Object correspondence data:
^^^^^^^^
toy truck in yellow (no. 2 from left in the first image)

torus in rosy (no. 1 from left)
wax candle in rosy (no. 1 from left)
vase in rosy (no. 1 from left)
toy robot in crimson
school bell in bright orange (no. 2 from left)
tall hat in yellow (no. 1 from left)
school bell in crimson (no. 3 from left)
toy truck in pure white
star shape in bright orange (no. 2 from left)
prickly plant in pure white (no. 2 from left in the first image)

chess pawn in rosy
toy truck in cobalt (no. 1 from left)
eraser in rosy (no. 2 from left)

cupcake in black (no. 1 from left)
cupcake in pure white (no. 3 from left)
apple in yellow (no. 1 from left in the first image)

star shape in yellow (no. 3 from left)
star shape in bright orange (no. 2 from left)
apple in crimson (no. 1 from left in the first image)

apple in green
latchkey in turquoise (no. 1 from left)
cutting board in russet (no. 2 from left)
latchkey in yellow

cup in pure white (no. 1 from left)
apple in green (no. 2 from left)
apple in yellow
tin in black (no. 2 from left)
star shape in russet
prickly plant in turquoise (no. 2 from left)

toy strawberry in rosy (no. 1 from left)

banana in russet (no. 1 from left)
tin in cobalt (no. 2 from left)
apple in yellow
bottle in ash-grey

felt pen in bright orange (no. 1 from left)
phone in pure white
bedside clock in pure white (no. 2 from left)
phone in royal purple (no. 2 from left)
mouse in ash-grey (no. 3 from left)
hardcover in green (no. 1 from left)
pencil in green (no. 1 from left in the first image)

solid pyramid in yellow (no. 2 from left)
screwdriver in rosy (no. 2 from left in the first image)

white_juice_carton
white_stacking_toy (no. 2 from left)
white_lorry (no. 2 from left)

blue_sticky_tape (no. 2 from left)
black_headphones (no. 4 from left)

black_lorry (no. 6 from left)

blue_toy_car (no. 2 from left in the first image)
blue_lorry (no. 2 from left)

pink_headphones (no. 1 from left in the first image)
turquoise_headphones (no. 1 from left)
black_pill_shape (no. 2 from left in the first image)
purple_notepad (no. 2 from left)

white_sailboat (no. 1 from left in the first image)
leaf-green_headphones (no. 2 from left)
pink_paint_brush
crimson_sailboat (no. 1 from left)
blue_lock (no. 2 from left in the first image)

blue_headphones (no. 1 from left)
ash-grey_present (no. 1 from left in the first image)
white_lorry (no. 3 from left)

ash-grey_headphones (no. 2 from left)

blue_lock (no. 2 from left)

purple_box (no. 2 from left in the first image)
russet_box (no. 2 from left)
^^^^^^^^
The required output is the number of lines in the records that contain the word "cupcake", with nothing added.

Written response:
2